Your instructions: I would like each line of the data that holds the word "none" copied out.

BEGIN Data listing

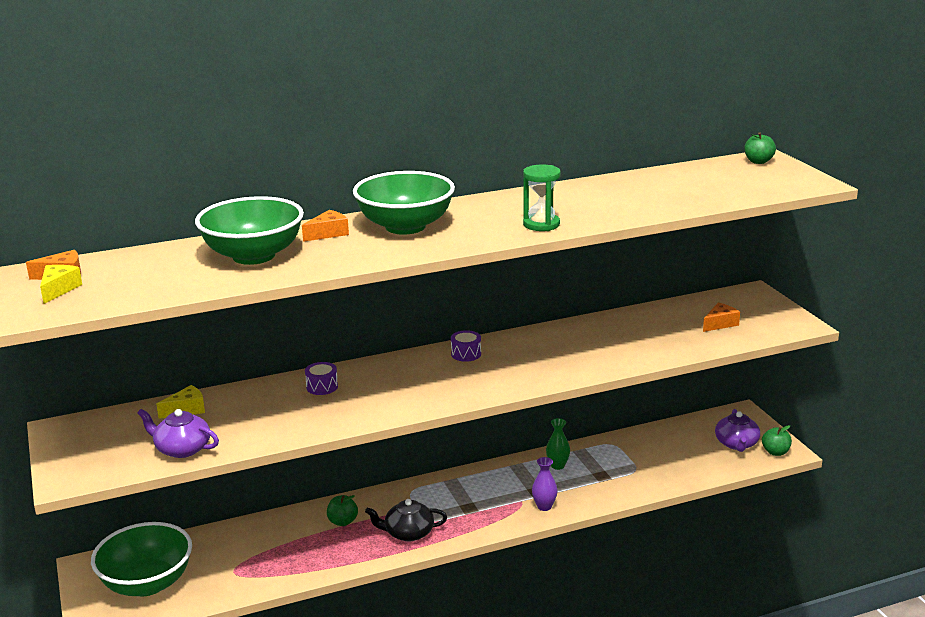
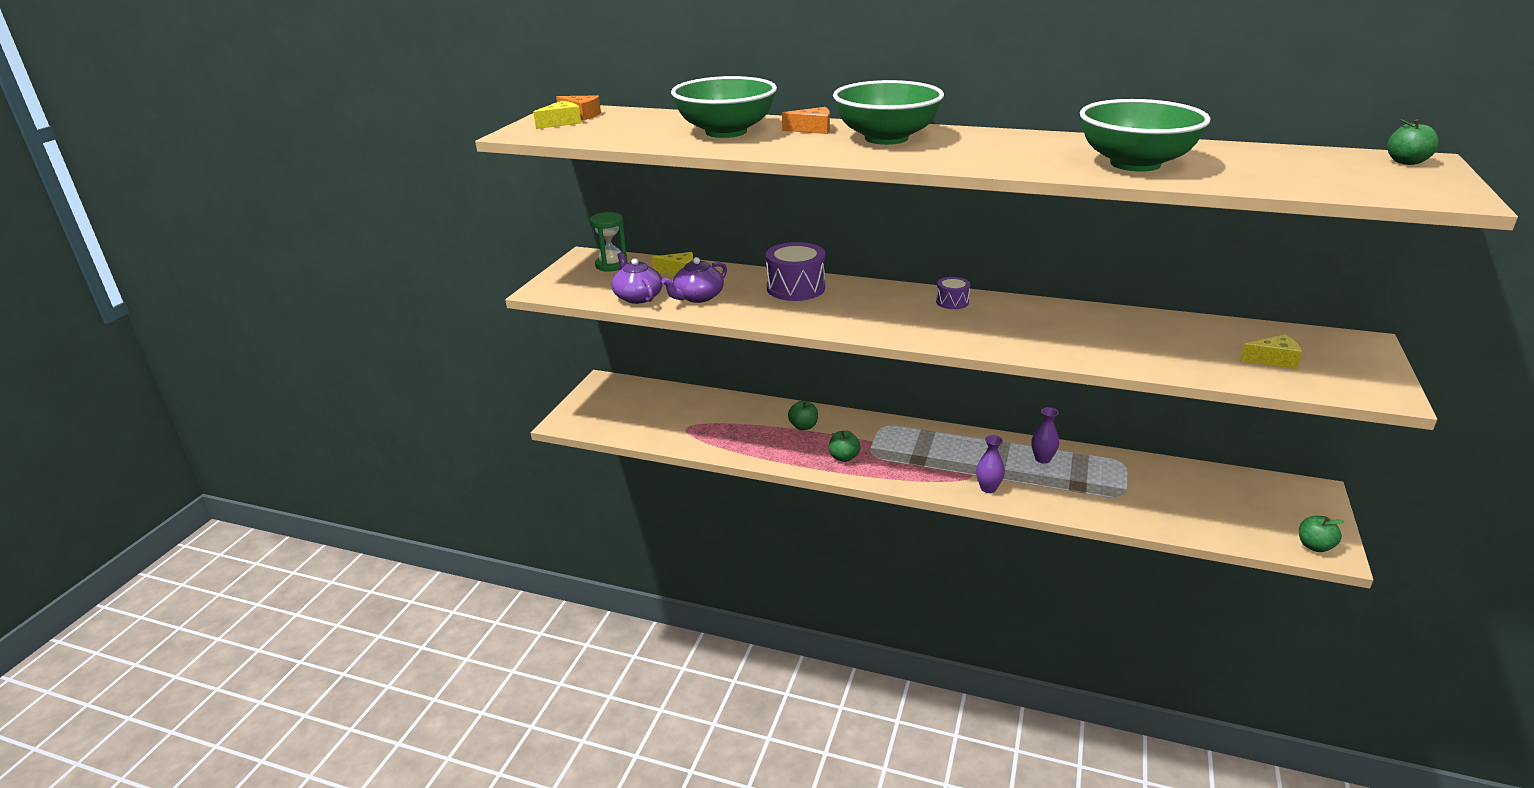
camera: 40 degrees right, 5 degrees up
(147, 583) = (624, 410): green bowl -> green bowl (1135, 164)
(322, 387) = (796, 288): purple drum -> purple drum, size x1.89
(408, 533) = (844, 457): black teapot -> green apple
(541, 224) = (1019, 163): green hourglass -> green hourglass (611, 265)
(557, 465) = (1042, 459): green vase -> purple vase
(720, 324) = (1273, 360): orange cheese -> yellow cheese
(736, 444) = (1272, 518): purple teapot -> purple teapot (698, 297)

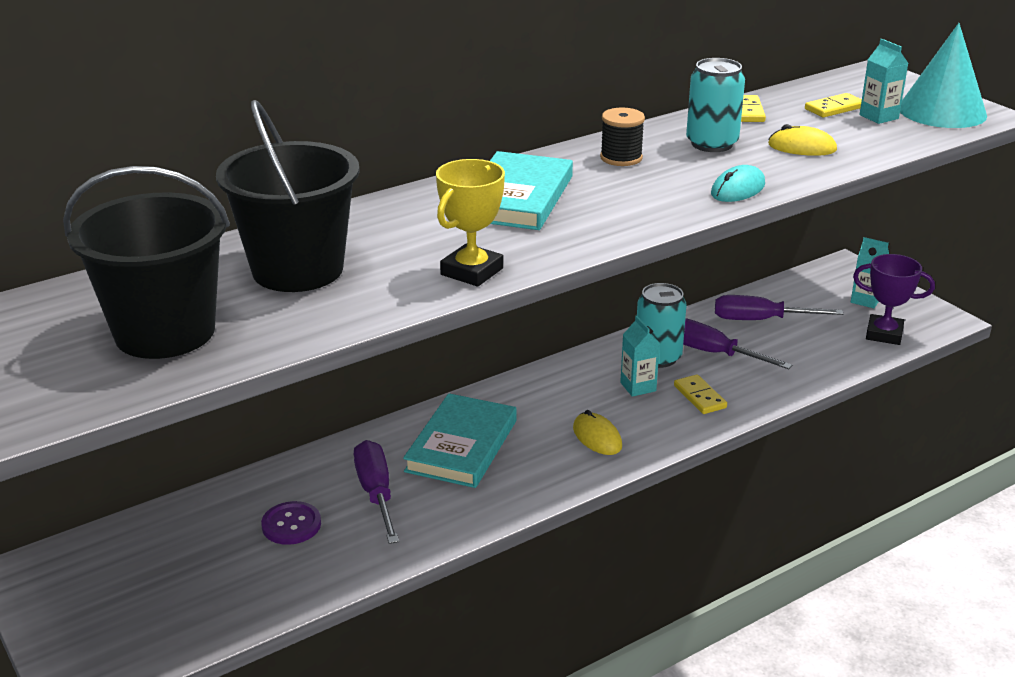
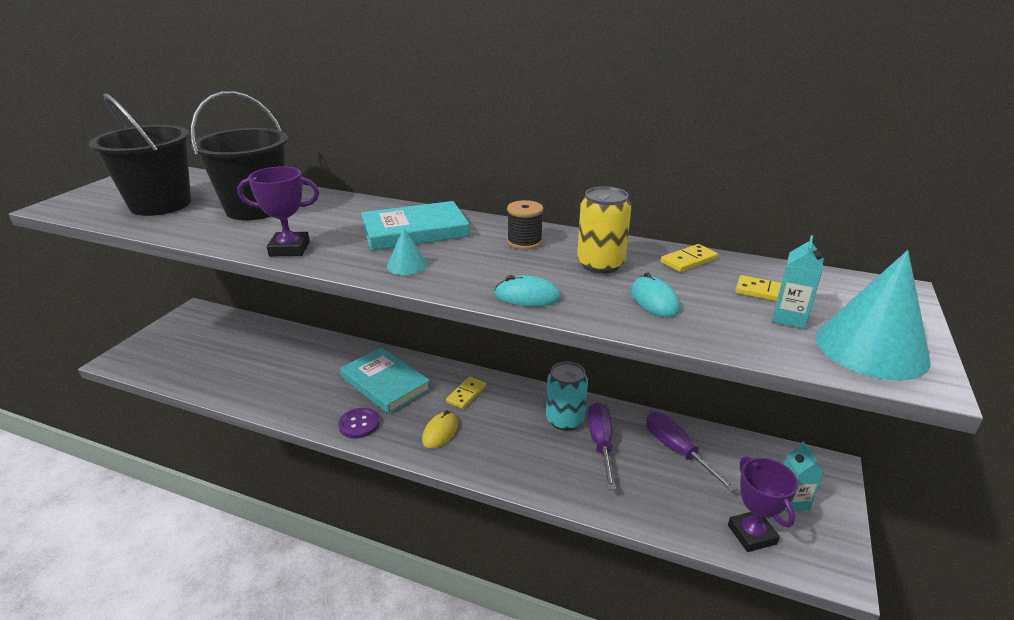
camera: 55 degrees right, 0 degrees up
(291, 525) = (269, 361): purple button -> purple button (359, 424)
(376, 493) = (316, 374): purple screwdriver -> none
(461, 446) = (385, 383): turquoise book -> turquoise book turned 60 degrees clockwise
(472, 271) = (289, 249): yellow trophy -> purple trophy
(603, 222) = (407, 265): none -> turquoise cone
(638, 387) = (518, 426): turquoise carton -> none
(700, 397) = (535, 460): yellow domino -> yellow domino (466, 394)
(711, 144) = (600, 264): turquoise can -> yellow can
(802, 147) = (654, 300): yellow mouse -> turquoise mouse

END Data listing

Your response:
(376, 493) = (316, 374): purple screwdriver -> none
(603, 222) = (407, 265): none -> turquoise cone
(638, 387) = (518, 426): turquoise carton -> none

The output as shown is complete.